Copy out the listing below word for word, starting at the line containing "Trace every road" and continuing through the final line of the listing, both included.
===== Recorded data
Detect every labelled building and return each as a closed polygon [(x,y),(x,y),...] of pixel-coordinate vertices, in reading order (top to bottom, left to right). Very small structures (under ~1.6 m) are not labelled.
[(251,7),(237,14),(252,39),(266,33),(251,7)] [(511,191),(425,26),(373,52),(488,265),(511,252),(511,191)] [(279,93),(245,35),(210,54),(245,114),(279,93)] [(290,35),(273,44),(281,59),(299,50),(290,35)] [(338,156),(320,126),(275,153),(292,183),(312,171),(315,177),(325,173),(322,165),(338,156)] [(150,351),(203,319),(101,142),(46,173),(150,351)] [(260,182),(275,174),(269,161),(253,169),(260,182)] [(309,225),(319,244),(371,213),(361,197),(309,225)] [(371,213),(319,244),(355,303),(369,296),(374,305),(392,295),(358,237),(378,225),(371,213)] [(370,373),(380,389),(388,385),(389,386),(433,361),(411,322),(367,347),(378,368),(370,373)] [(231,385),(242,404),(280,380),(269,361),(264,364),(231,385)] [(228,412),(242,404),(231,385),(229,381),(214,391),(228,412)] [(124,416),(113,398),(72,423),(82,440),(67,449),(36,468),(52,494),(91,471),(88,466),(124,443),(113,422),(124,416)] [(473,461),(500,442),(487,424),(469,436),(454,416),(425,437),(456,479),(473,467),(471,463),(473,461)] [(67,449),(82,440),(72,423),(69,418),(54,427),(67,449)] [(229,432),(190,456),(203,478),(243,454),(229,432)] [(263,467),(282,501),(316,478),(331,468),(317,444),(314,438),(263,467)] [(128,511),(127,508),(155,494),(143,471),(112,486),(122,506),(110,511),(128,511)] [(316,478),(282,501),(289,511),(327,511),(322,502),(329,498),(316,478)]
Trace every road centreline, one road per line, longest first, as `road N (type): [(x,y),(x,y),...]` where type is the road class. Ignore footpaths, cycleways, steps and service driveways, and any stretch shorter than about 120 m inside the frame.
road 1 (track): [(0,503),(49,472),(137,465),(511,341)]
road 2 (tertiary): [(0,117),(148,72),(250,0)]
==========
**Finished task**
Trace every road centreline, one road per line, longest first, as `road N (type): [(x,y),(x,y),...]` where type is the road class. Ignore footpaths, cycleways, steps and service driveways, and any stretch shorter than about 120 m inside the frame.
road 1 (track): [(0,503),(49,472),(137,465),(511,341)]
road 2 (tertiary): [(0,117),(148,72),(250,0)]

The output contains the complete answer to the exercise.